## Work task
What is needed is a copy of each line in the listing that contains "pink".
───── Provided data ─────
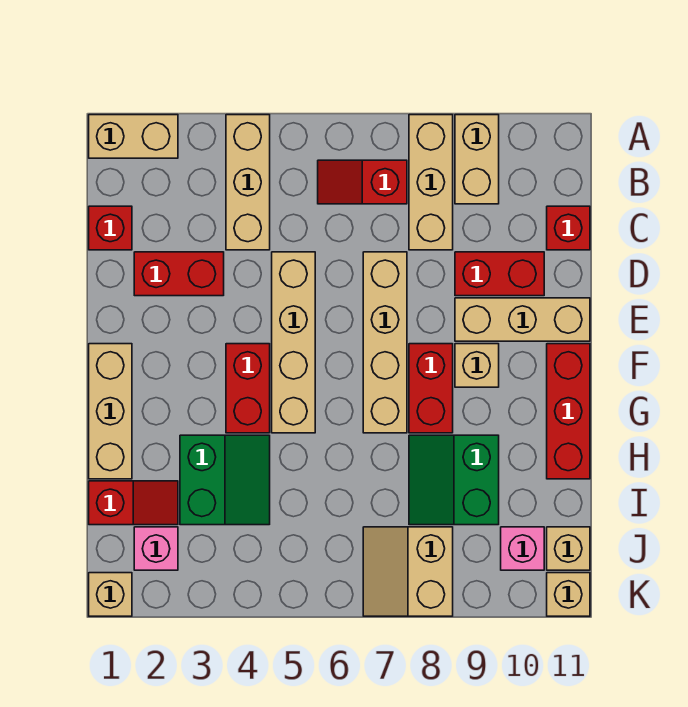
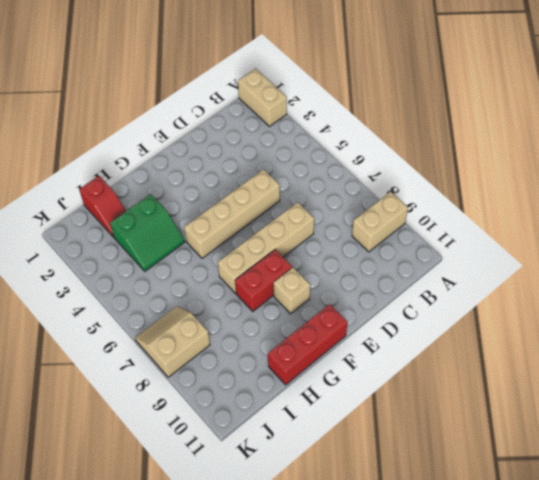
none -> tan brick A4:C4 level 1
none -> tan brick A8:C8 level 1
none -> red slope B6:B7 level 1 top 7

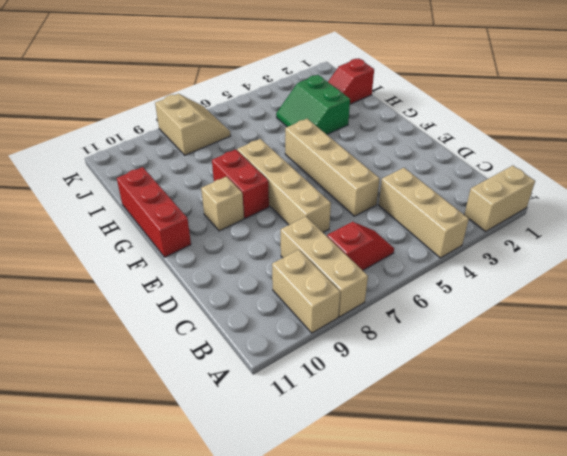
none -> red brick C1 level 1
none -> red brick C11 level 1
none -> red brick D2:D3 level 1

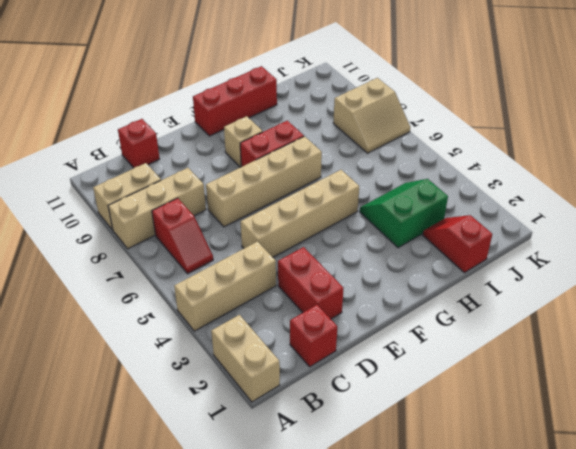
none -> red brick D9:D10 level 1
none -> tan brick E9:E11 level 1
none -> tan brick F1:H1 level 1

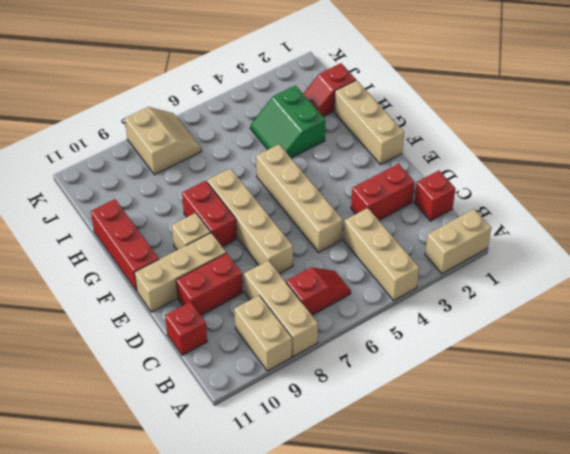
none -> red brick F4:G4 level 1
none -> green slope H8:I9 level 1 top 9
none -> pink brick J2 level 1

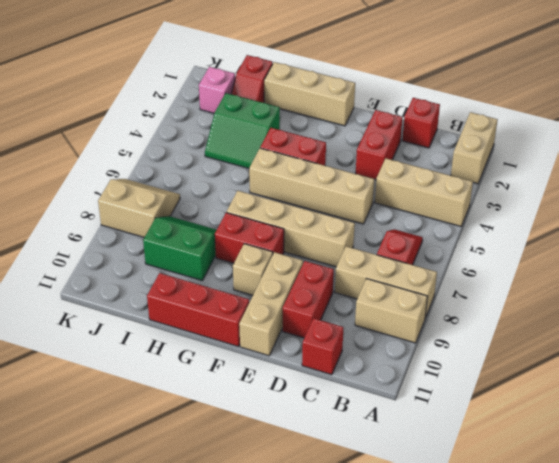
none -> pink brick J10 level 1
none -> tan brick J11 level 1
none -> tan brick K1 level 1

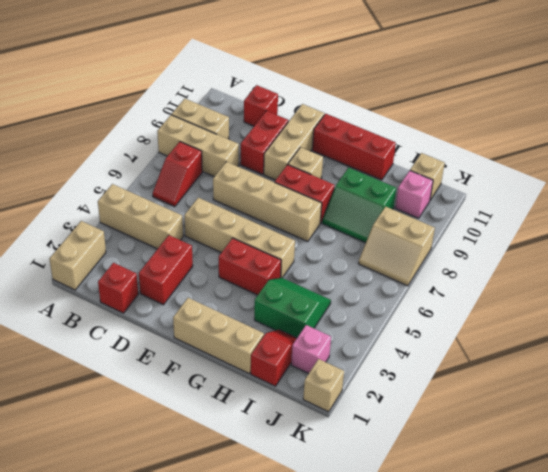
none -> tan brick K11 level 1

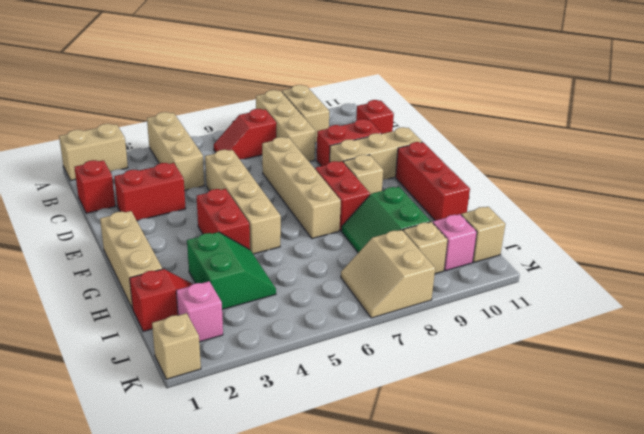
tan brick J9 level 1 -> tan brick K11 level 1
─────
## Written response
none -> pink brick J2 level 1
none -> pink brick J10 level 1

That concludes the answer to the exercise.